_Assignment_
Restate word for word the part of the material that runs from the line containing "none -> white brick J11 level 1" through its final line, inclusive, minus the pictures.

═══ Data for this task

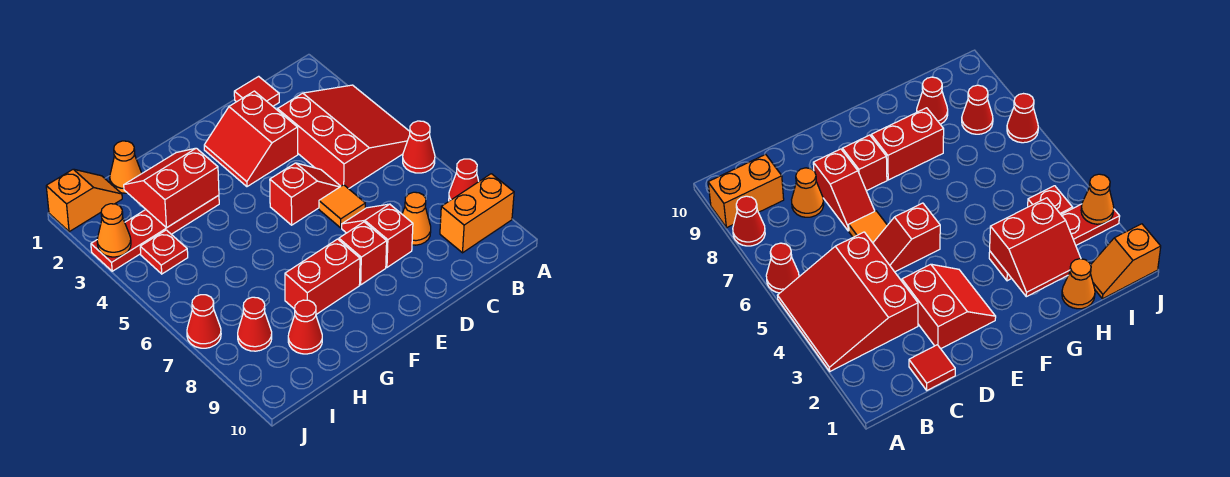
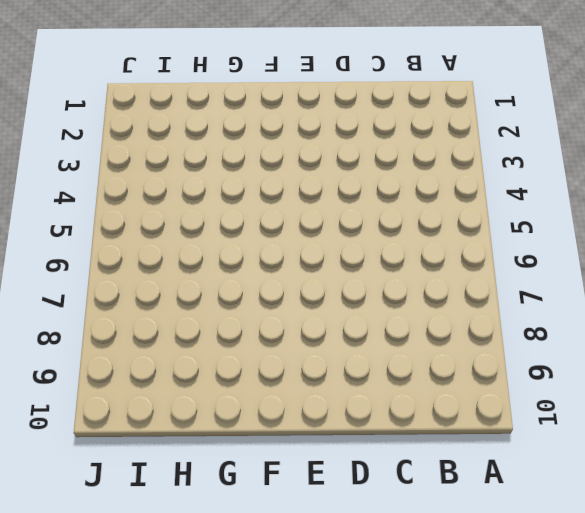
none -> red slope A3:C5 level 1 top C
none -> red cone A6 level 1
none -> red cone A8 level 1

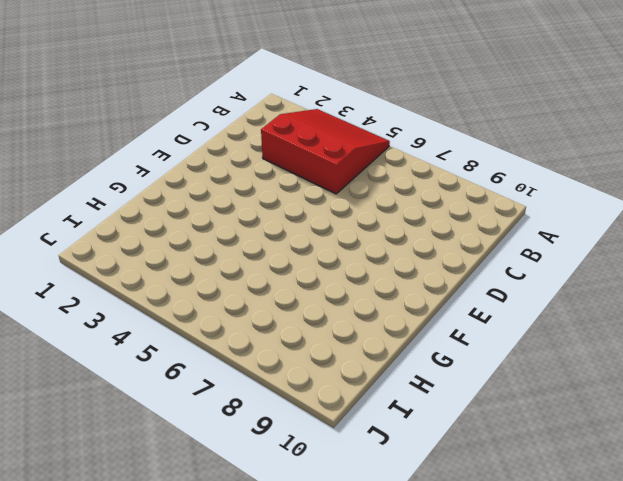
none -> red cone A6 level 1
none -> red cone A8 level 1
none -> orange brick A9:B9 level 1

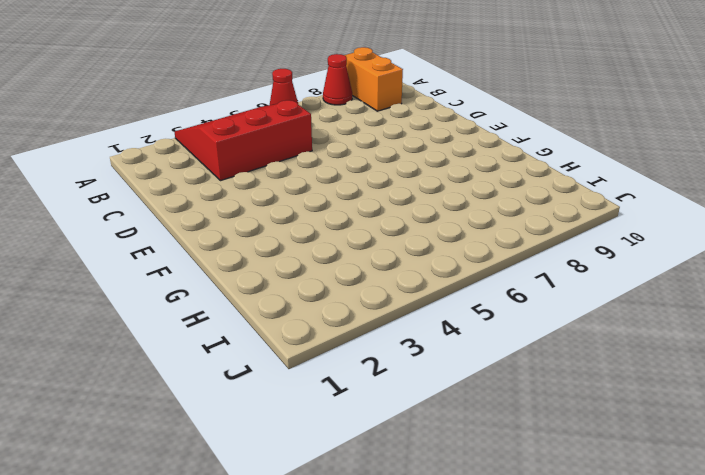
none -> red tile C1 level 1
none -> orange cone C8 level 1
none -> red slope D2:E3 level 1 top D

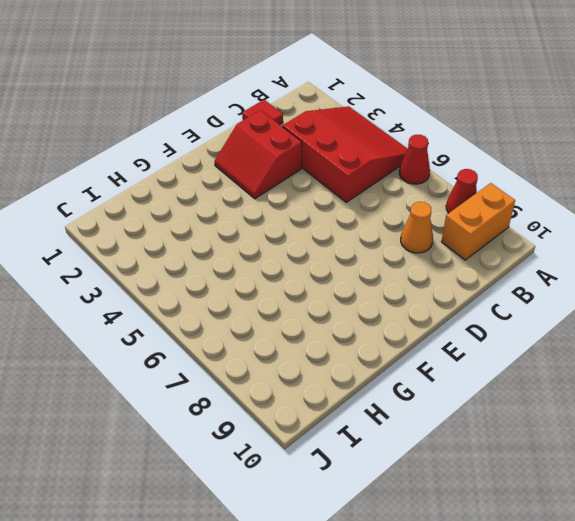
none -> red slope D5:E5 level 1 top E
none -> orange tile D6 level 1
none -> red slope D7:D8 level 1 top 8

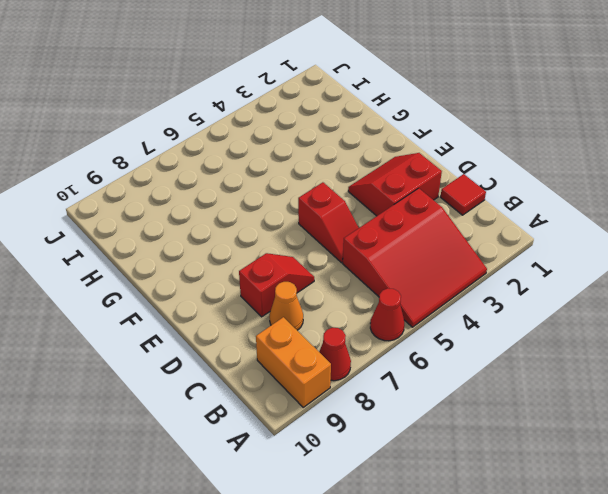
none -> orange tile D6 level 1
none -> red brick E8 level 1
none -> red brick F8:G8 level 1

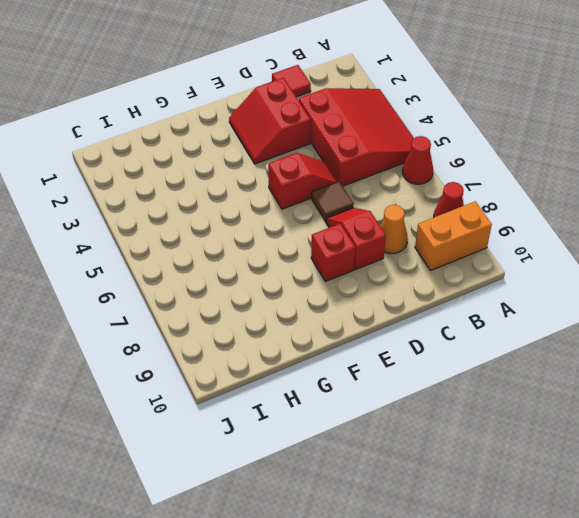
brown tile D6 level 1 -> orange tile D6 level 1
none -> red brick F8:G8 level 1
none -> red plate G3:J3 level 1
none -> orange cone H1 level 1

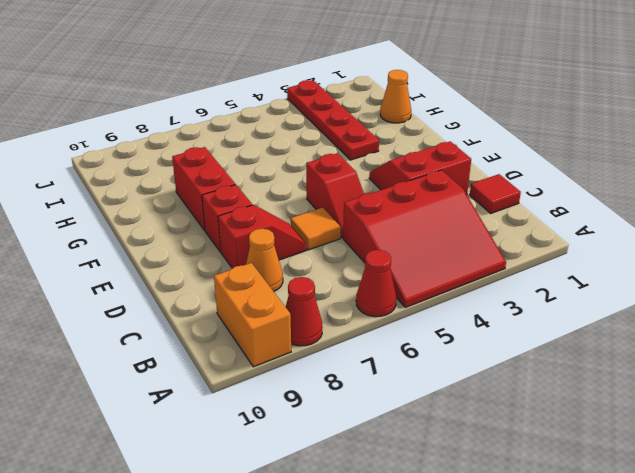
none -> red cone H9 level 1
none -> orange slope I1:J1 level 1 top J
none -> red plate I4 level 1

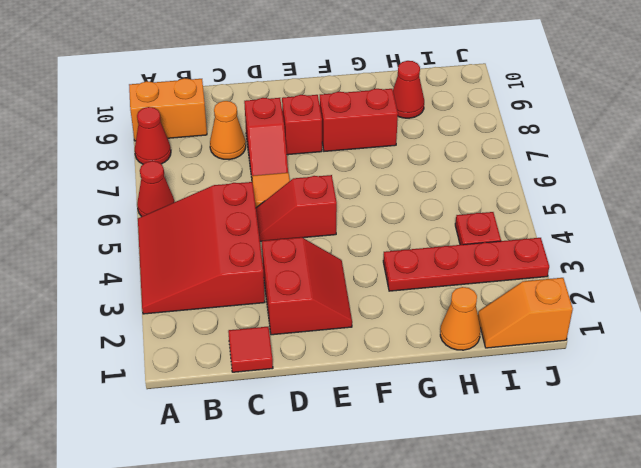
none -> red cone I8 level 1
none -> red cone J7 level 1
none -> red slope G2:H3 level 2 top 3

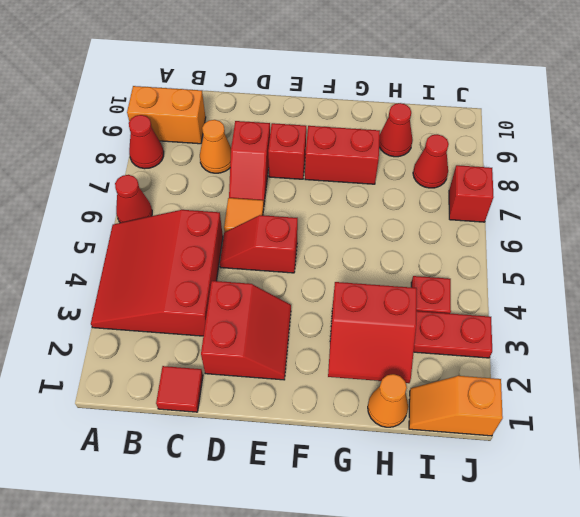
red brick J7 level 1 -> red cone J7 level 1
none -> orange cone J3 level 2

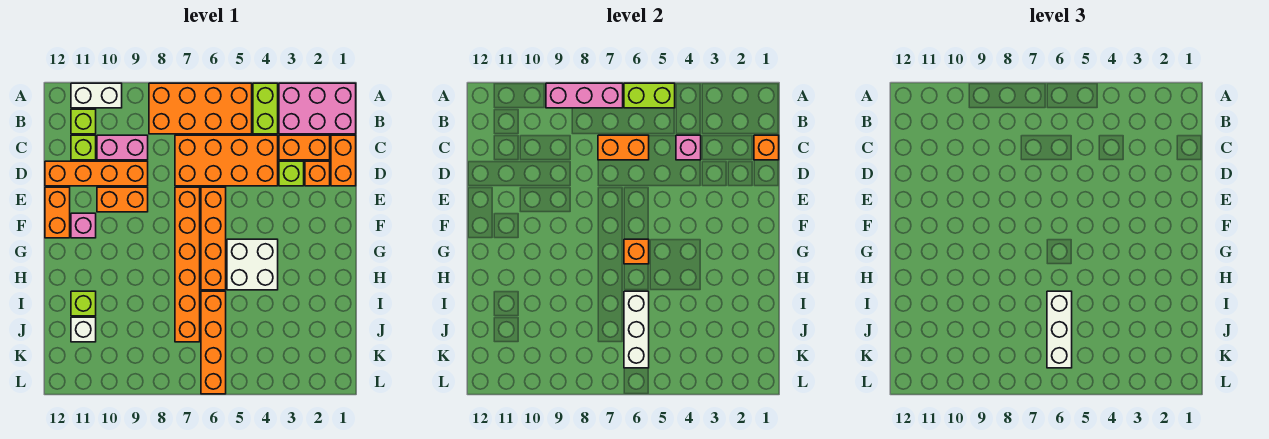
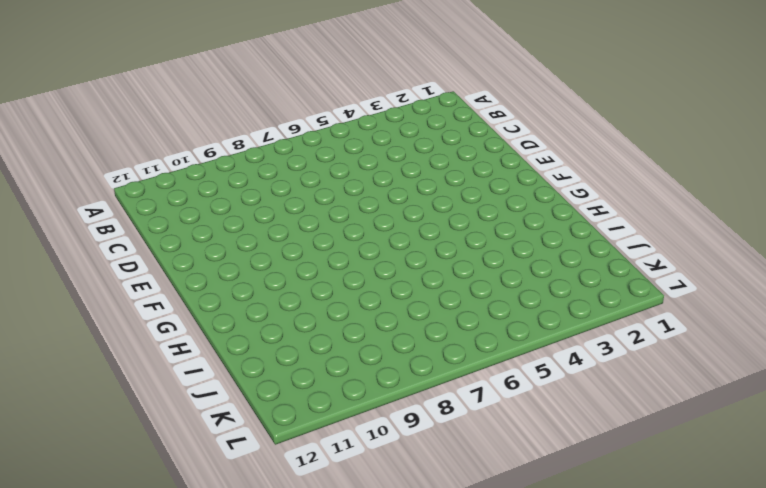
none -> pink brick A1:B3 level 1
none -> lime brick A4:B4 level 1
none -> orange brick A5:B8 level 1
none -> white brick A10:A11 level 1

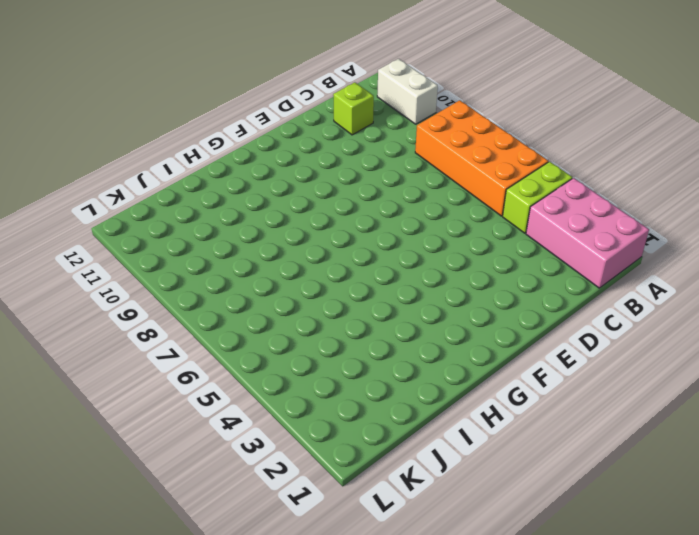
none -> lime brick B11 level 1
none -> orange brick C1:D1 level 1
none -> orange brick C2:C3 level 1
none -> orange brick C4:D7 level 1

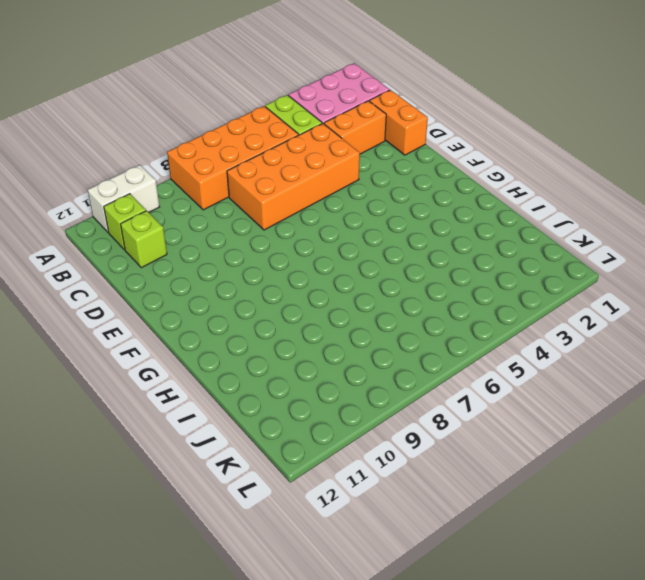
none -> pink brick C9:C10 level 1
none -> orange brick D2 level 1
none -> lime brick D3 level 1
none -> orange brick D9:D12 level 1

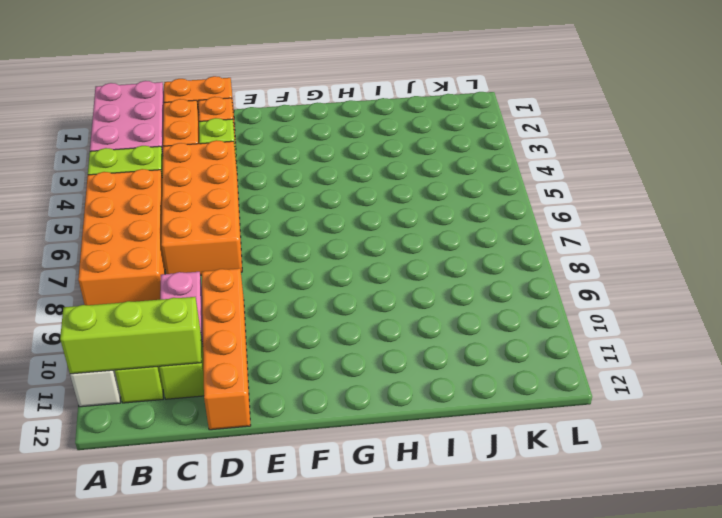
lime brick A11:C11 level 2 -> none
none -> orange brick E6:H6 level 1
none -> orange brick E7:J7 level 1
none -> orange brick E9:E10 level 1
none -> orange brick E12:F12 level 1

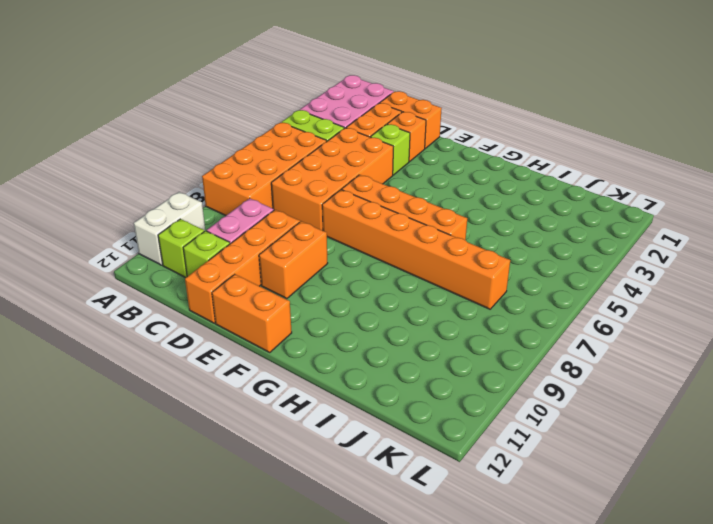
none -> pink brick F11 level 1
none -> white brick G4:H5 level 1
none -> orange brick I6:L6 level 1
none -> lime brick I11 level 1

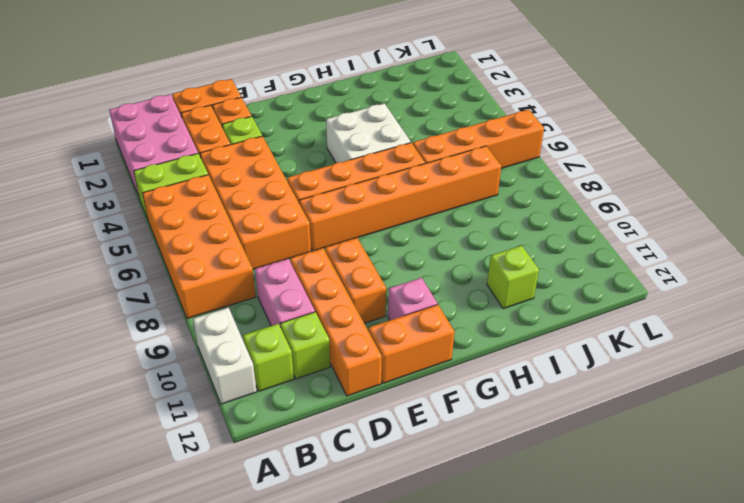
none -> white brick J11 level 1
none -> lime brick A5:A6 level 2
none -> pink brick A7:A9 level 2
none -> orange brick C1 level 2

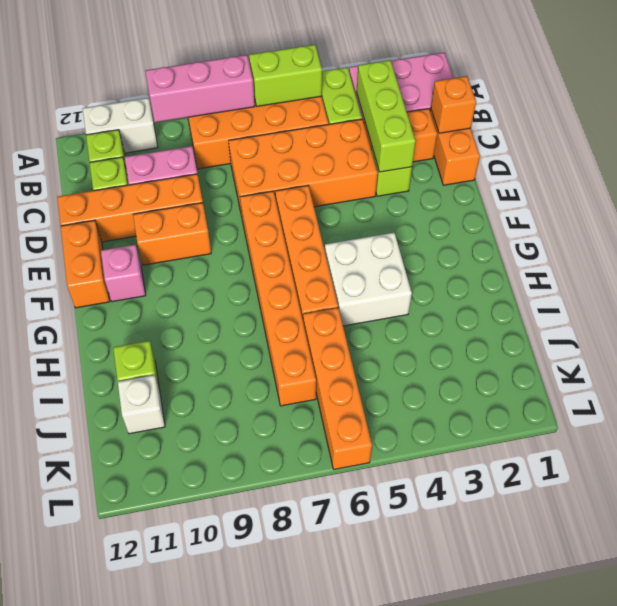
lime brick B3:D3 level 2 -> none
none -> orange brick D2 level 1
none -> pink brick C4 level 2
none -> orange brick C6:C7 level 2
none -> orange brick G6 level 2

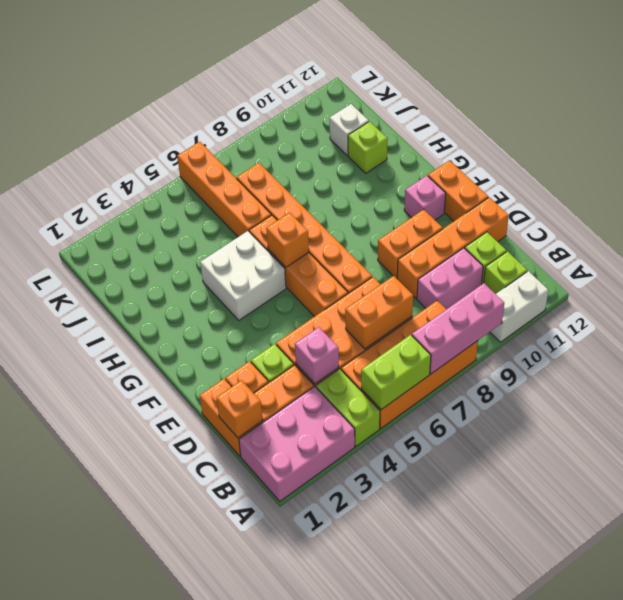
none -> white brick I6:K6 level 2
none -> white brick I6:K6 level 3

══════

_Response box_
none -> white brick J11 level 1
none -> lime brick A5:A6 level 2
none -> pink brick A7:A9 level 2
none -> orange brick C1 level 2

lime brick B3:D3 level 2 -> none
none -> orange brick D2 level 1
none -> pink brick C4 level 2
none -> orange brick C6:C7 level 2
none -> orange brick G6 level 2

none -> white brick I6:K6 level 2
none -> white brick I6:K6 level 3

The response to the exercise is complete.